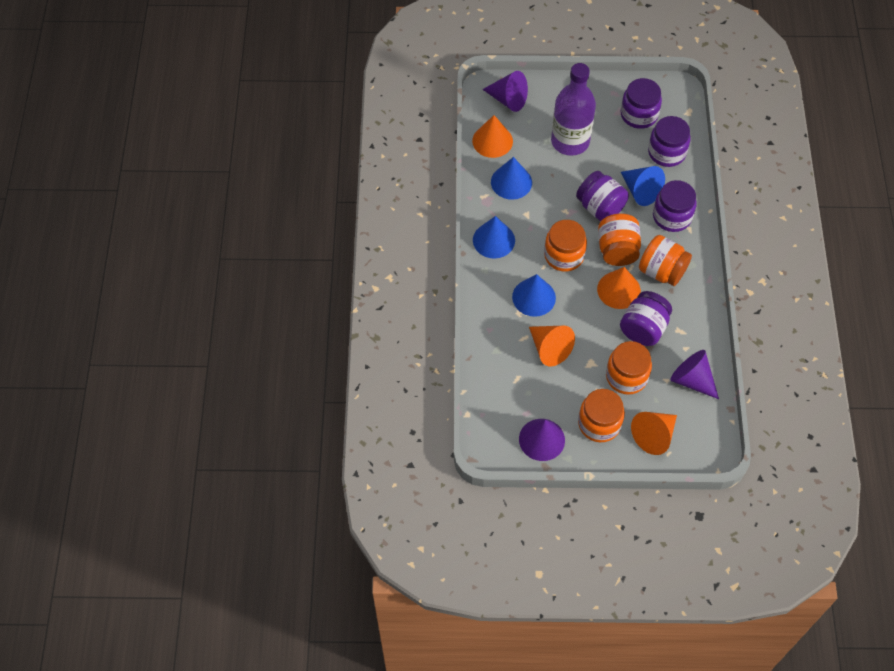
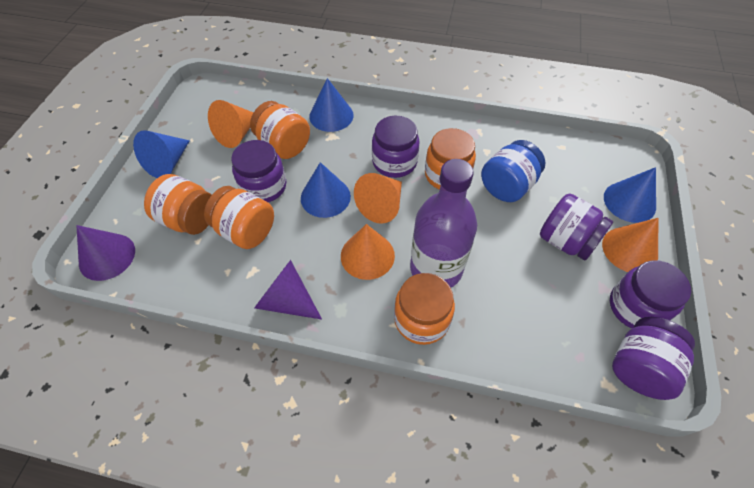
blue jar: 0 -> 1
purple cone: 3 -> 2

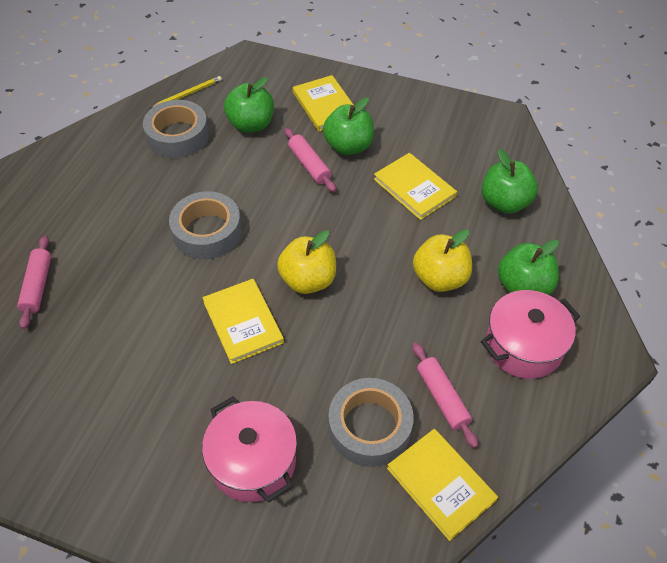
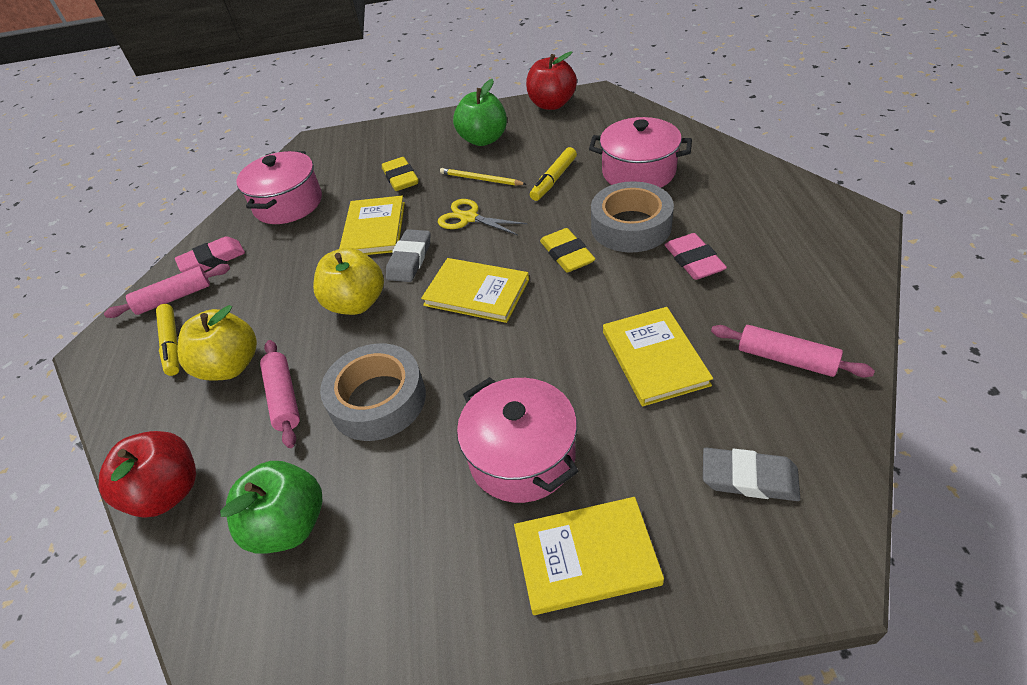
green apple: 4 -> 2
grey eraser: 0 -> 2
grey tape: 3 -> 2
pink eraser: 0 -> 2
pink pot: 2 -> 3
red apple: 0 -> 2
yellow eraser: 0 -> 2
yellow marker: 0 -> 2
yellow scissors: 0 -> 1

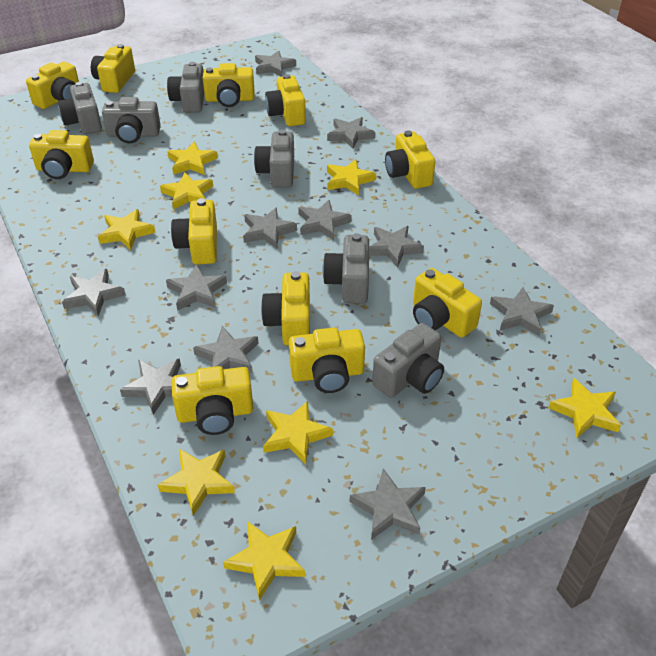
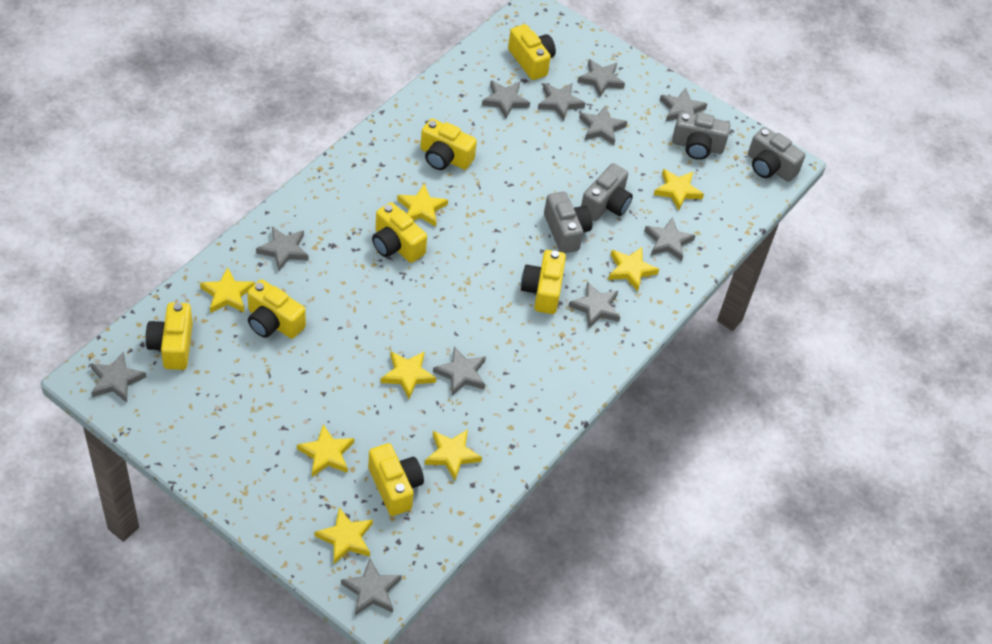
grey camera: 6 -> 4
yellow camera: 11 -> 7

---

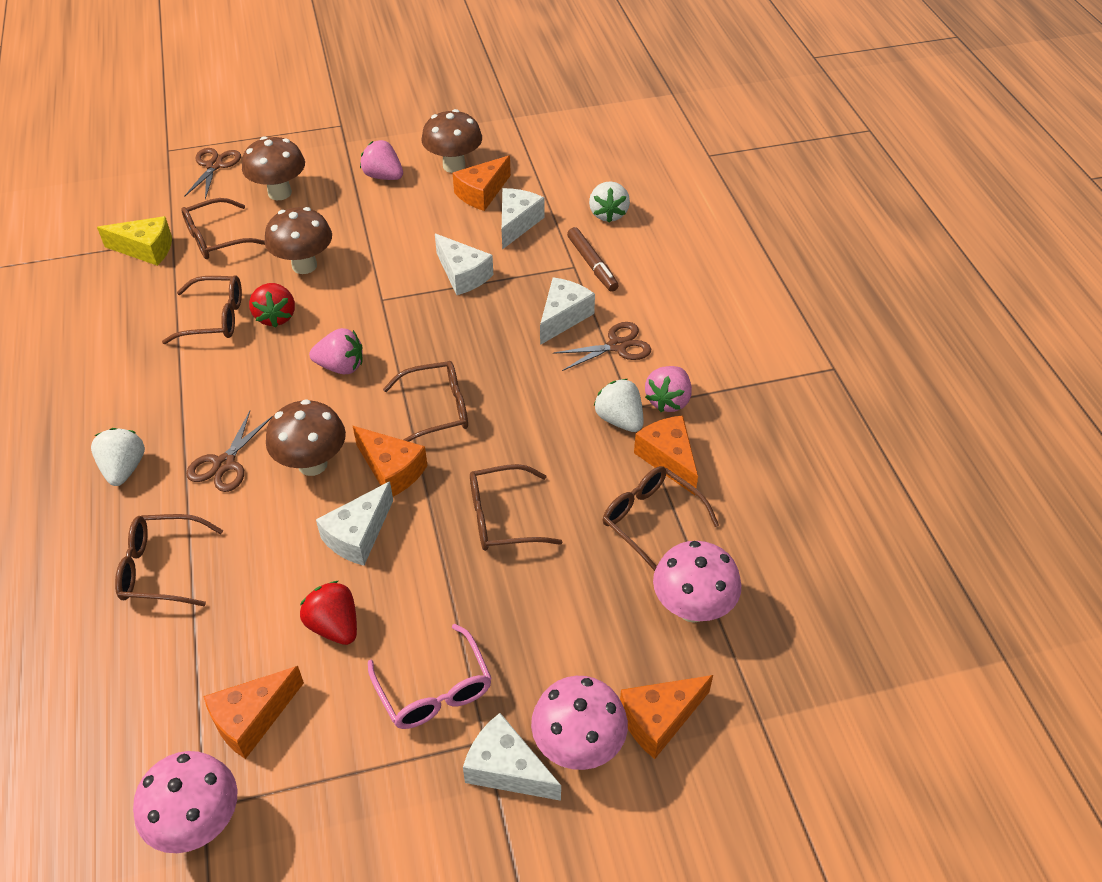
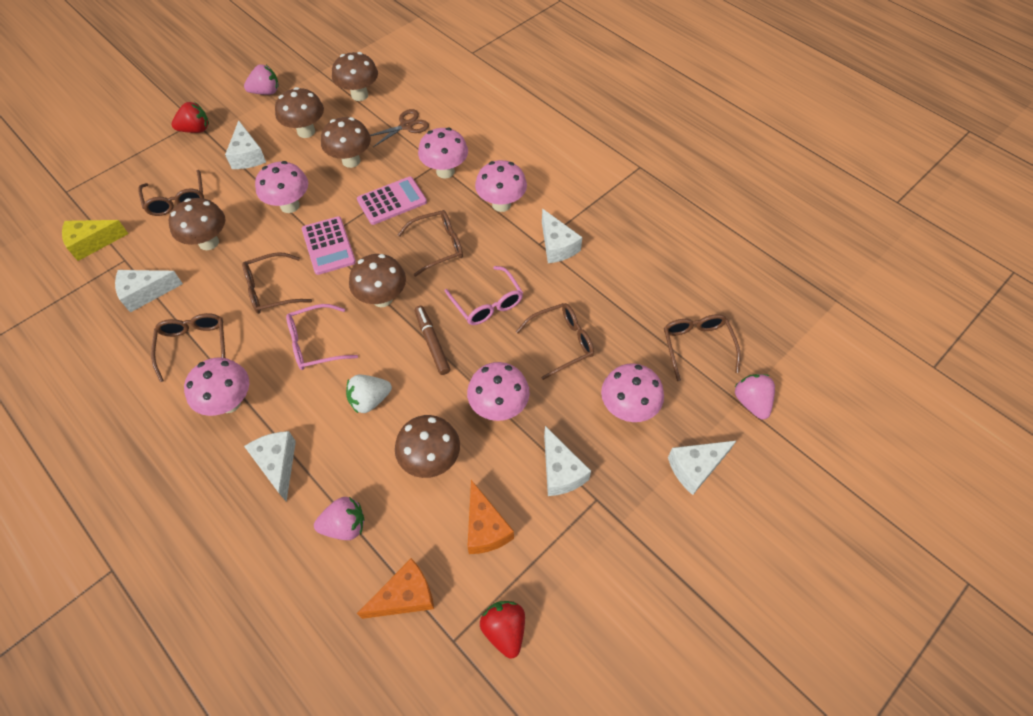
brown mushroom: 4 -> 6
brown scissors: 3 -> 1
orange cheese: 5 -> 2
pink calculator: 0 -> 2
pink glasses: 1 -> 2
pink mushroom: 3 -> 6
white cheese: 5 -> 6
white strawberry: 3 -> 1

* * *

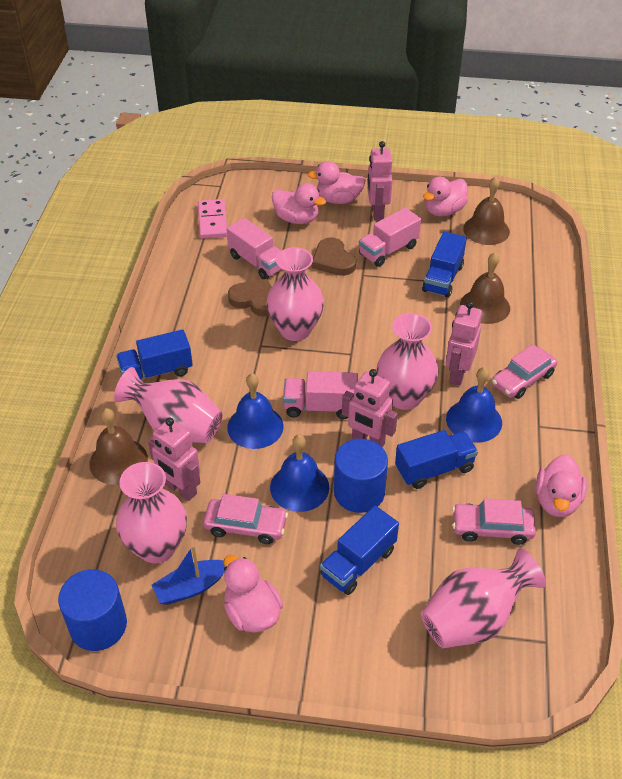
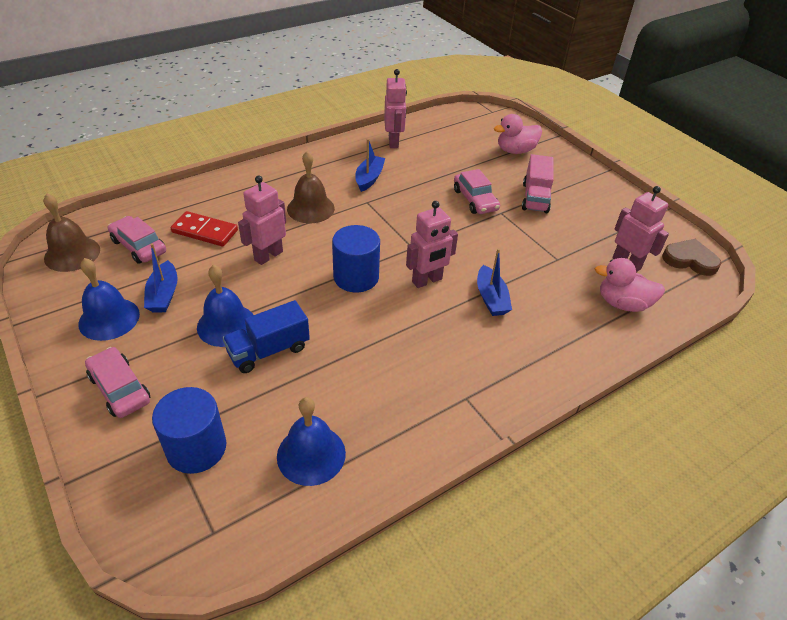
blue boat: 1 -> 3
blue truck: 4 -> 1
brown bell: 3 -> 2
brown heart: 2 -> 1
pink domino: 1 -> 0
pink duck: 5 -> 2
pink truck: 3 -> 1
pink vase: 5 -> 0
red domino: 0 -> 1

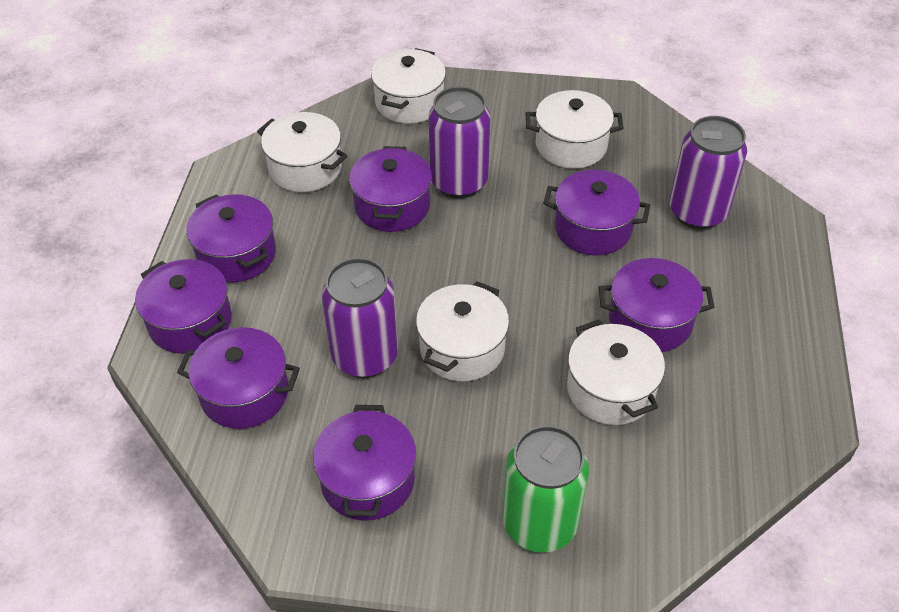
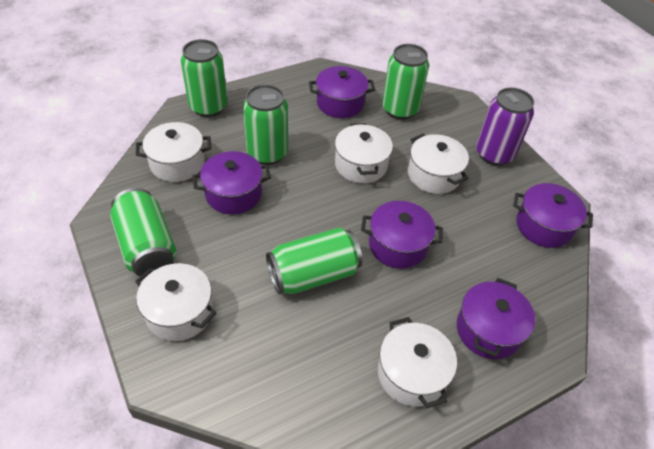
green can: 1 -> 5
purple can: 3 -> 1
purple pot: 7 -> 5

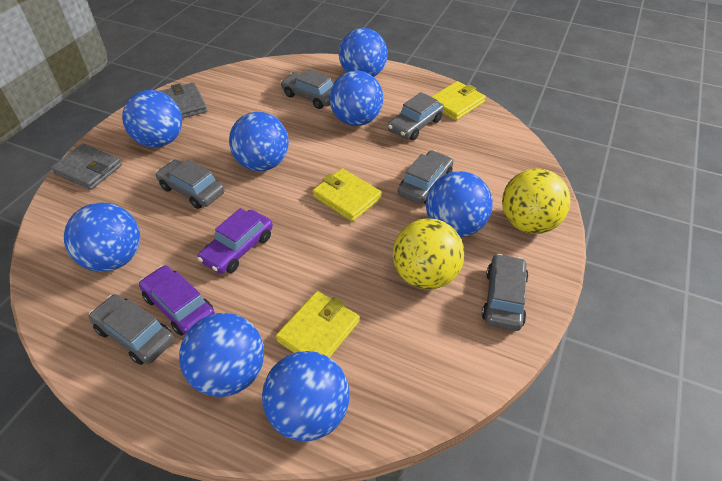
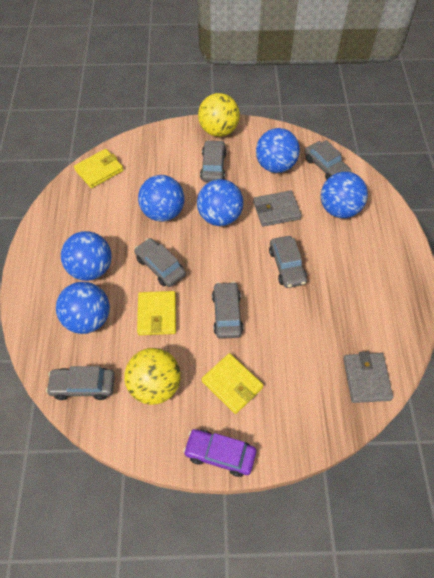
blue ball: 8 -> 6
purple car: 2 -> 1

* ACTIVITY
Though the entries above contain pictures, none should be copied; reproduce only the lines between the one holding "pink duck: 5 -> 2" and the one holding "purple car: 2 -> 1", inclusive, exactly as written.

* SOLUTION TO THE PROBLEM
pink duck: 5 -> 2
pink truck: 3 -> 1
pink vase: 5 -> 0
red domino: 0 -> 1

green can: 1 -> 5
purple can: 3 -> 1
purple pot: 7 -> 5

blue ball: 8 -> 6
purple car: 2 -> 1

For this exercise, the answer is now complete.